→ **RAW DATA**:
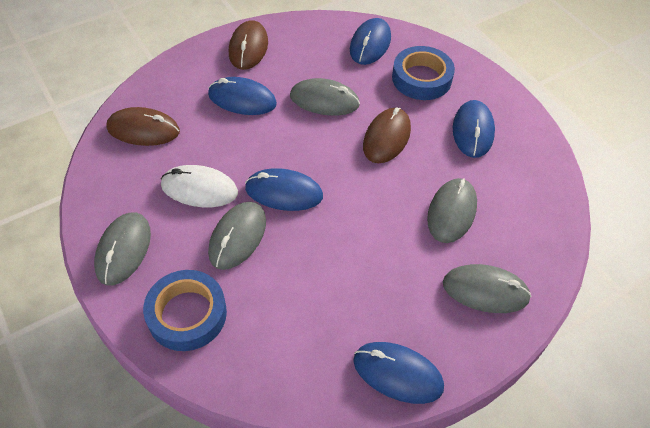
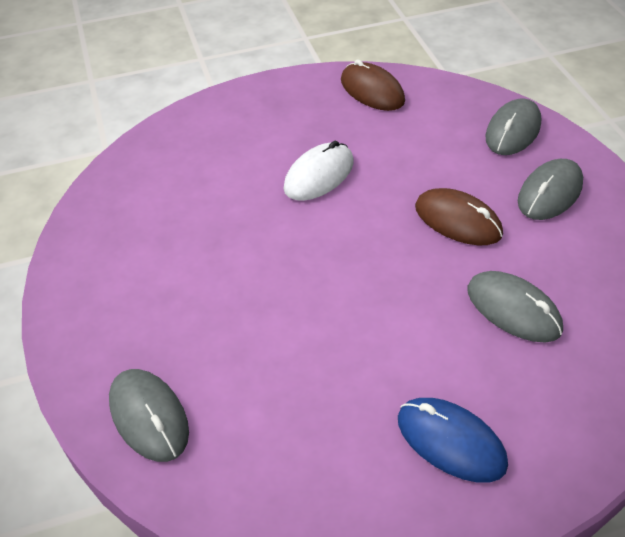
blue mouse: 5 -> 1
blue tape: 2 -> 0
brown mouse: 3 -> 2
grey mouse: 5 -> 4

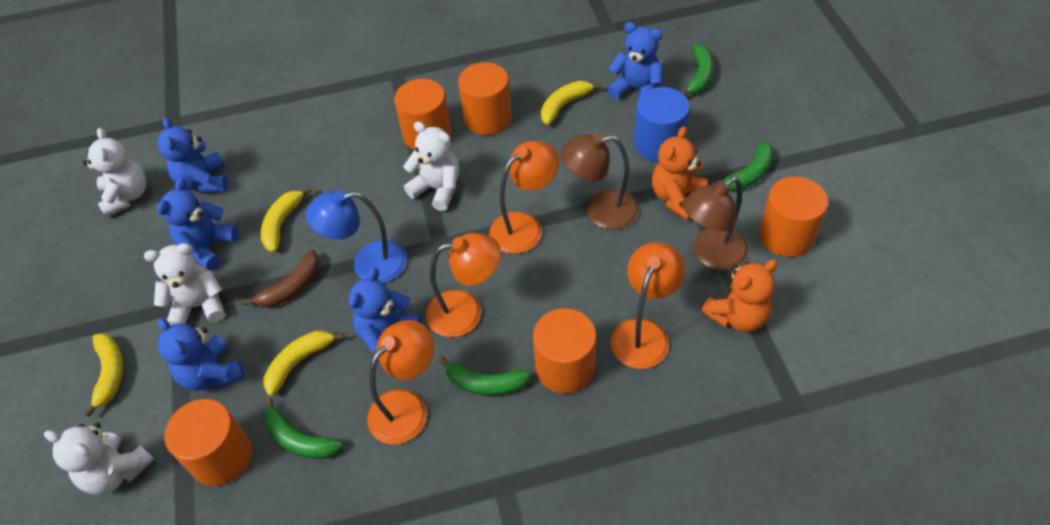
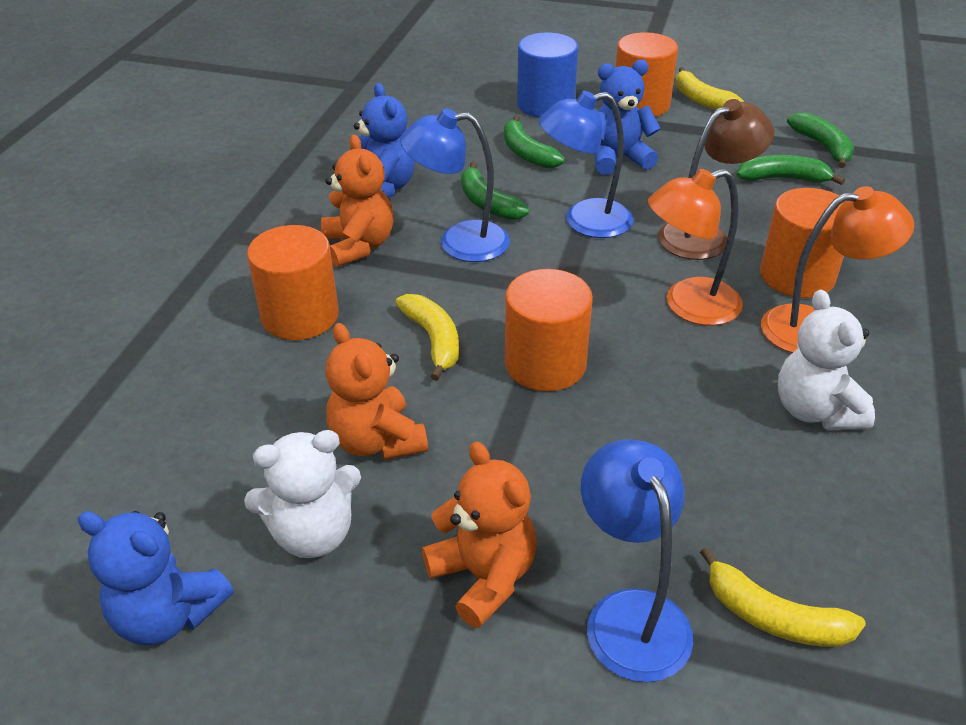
blue lamp: 1 -> 3
blue teddy bear: 5 -> 3
brown banana: 1 -> 0
brown lamp: 2 -> 1
orange cylinder: 5 -> 4
orange lamp: 4 -> 2
orange teddy bear: 2 -> 3
white teddy bear: 4 -> 2
yellow banana: 4 -> 3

→ **TASK GOAL**:
List every line above that contains the word "blue".

→ **TASK SOLUTION**:
blue mouse: 5 -> 1
blue tape: 2 -> 0
blue lamp: 1 -> 3
blue teddy bear: 5 -> 3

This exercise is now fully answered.